◆ Task inputs:
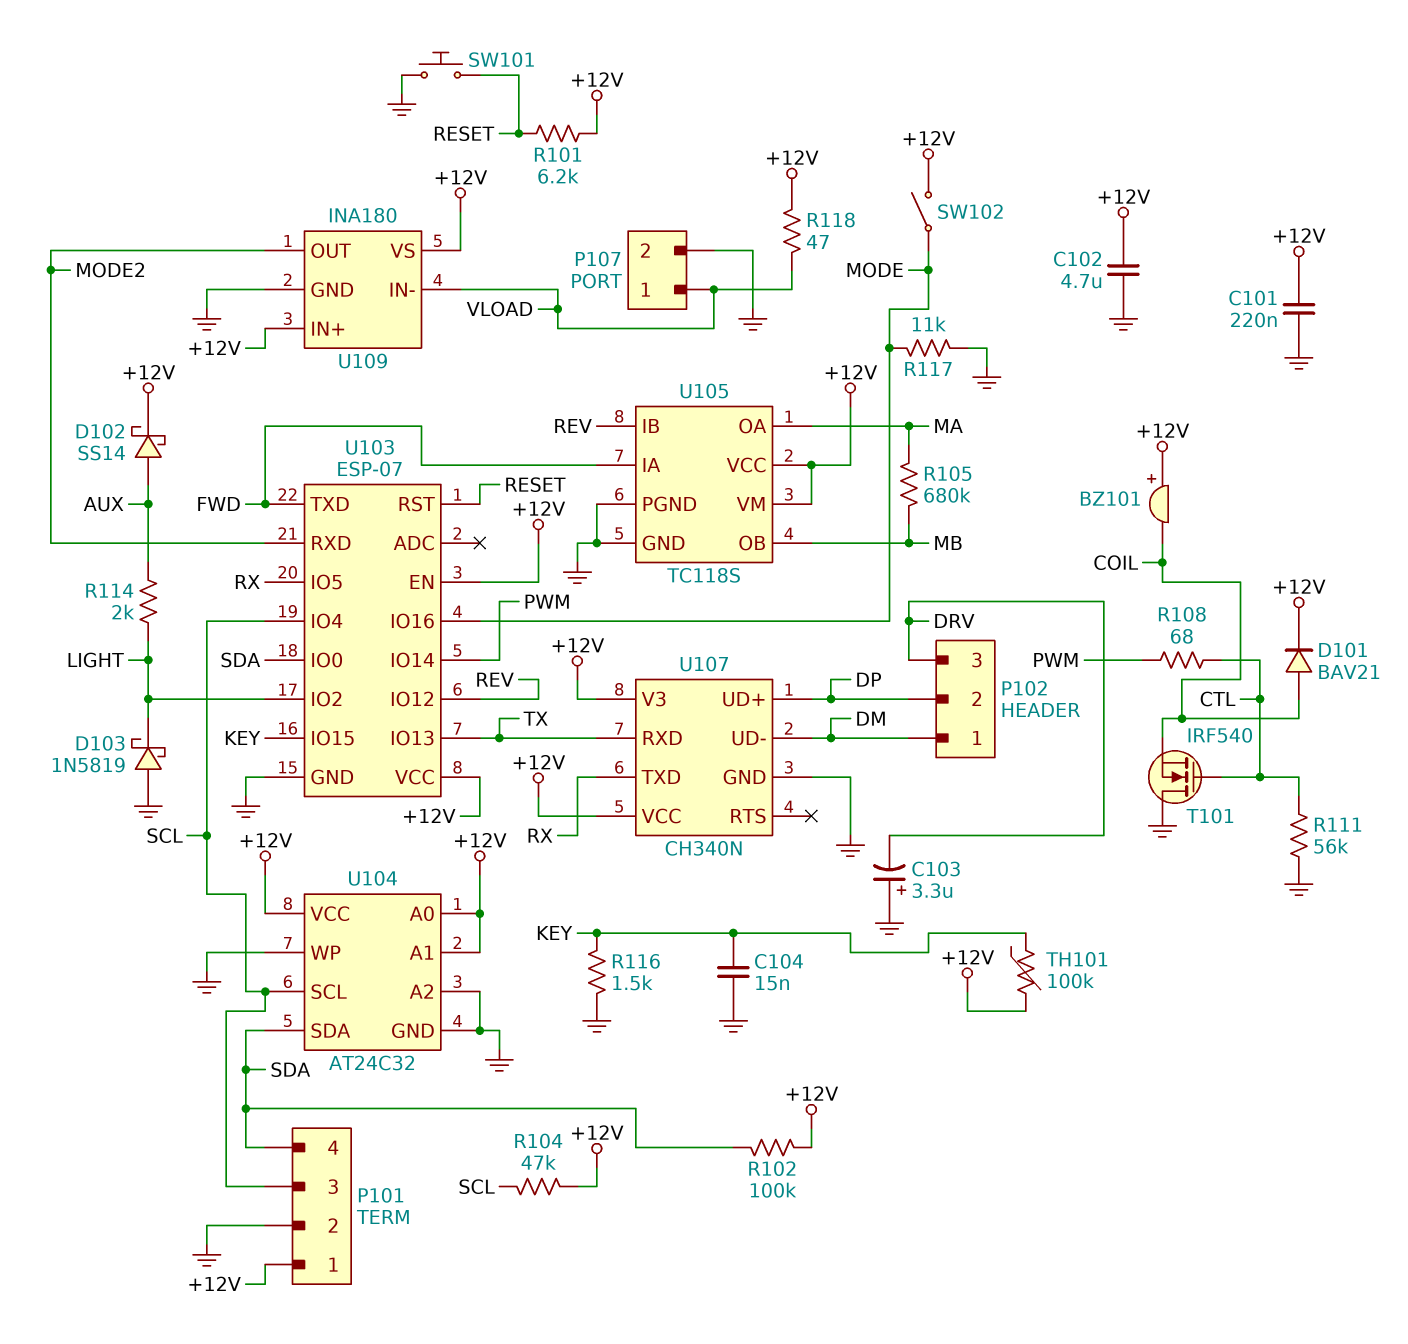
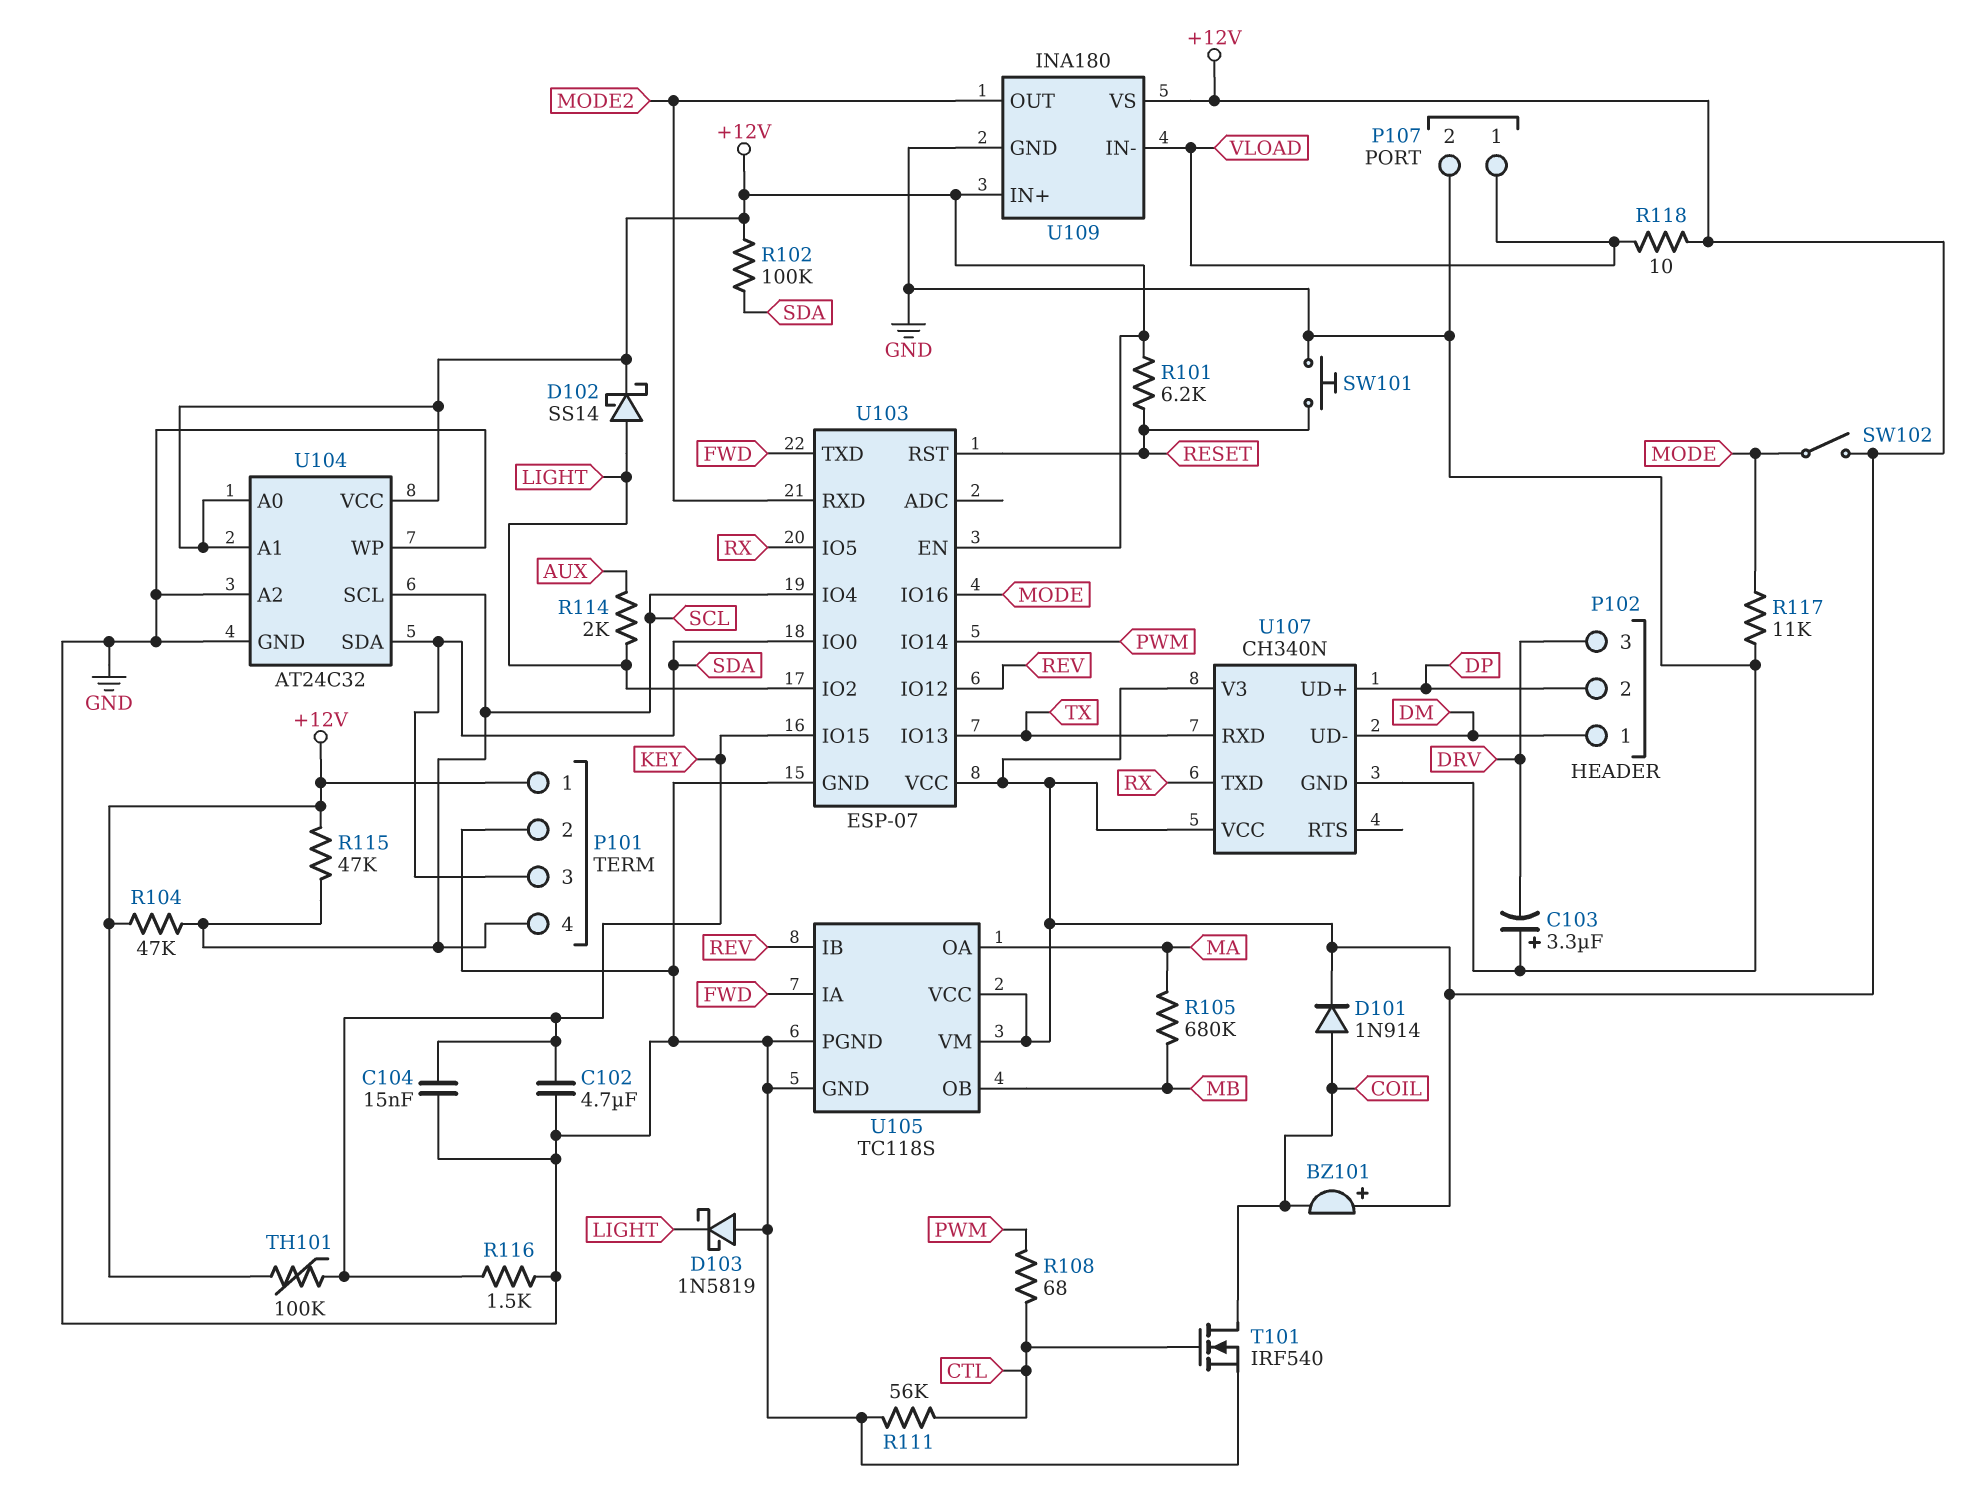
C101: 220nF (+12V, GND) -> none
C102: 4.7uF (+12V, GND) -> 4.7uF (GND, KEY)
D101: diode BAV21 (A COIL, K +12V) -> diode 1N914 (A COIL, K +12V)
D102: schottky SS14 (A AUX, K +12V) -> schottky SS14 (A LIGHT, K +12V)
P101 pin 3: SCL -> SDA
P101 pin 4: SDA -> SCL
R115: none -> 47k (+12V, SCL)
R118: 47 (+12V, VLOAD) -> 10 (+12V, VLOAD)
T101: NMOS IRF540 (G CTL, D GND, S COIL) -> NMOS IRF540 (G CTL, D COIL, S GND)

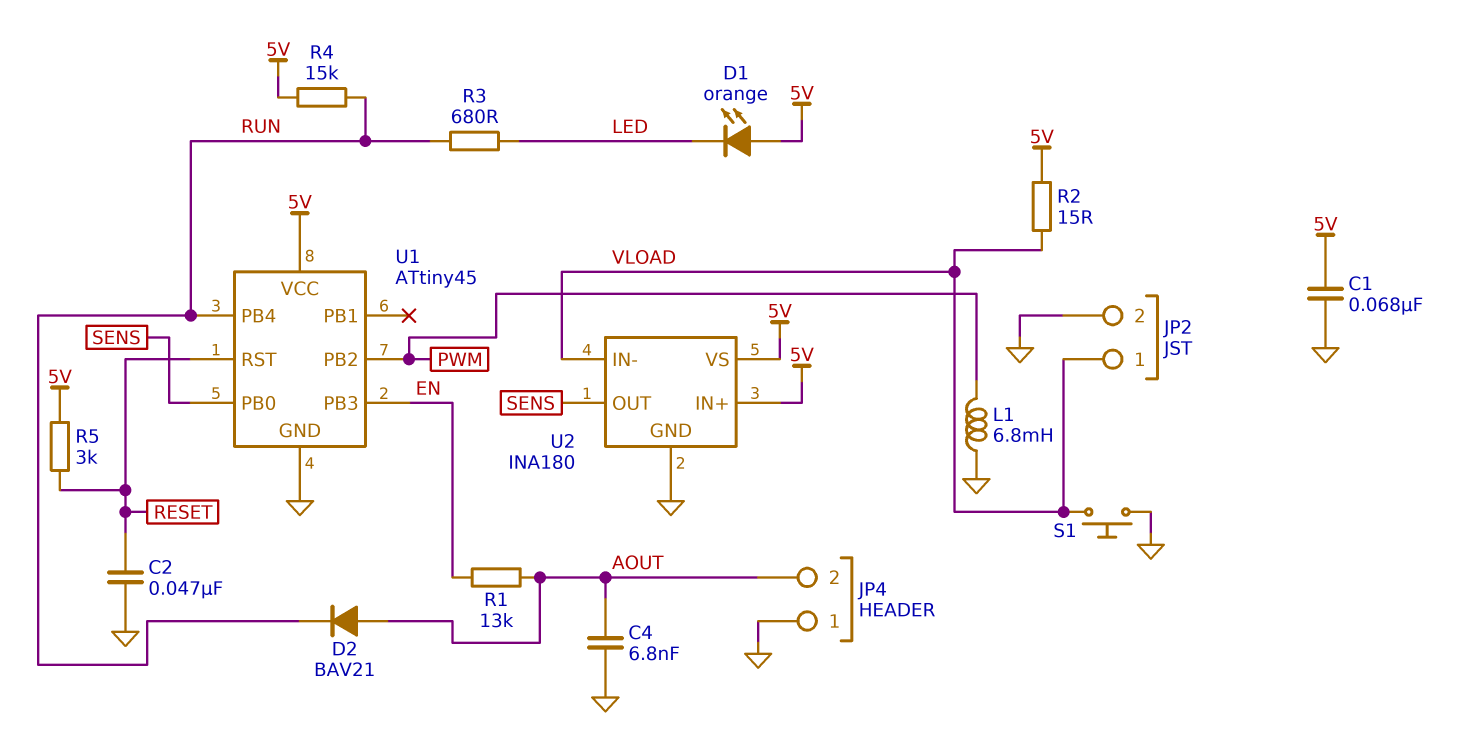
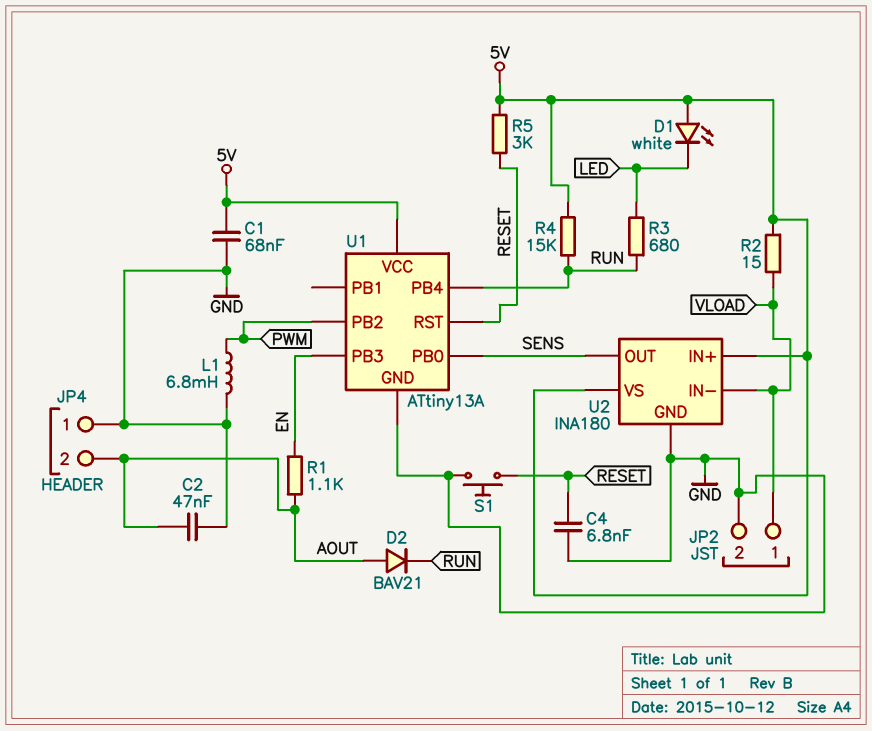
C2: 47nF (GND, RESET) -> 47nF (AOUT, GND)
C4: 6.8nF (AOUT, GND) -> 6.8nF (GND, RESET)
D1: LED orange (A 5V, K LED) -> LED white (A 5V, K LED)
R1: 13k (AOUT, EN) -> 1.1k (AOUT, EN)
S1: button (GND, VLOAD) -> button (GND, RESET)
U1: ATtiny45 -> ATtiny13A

◆ Exercise goal:
Pictures aside, transcribe exactly the lines from the line containing "T101: NMOS IRF540" through the final line of the material above.

◆ The completed task:
T101: NMOS IRF540 (G CTL, D GND, S COIL) -> NMOS IRF540 (G CTL, D COIL, S GND)

C2: 47nF (GND, RESET) -> 47nF (AOUT, GND)
C4: 6.8nF (AOUT, GND) -> 6.8nF (GND, RESET)
D1: LED orange (A 5V, K LED) -> LED white (A 5V, K LED)
R1: 13k (AOUT, EN) -> 1.1k (AOUT, EN)
S1: button (GND, VLOAD) -> button (GND, RESET)
U1: ATtiny45 -> ATtiny13A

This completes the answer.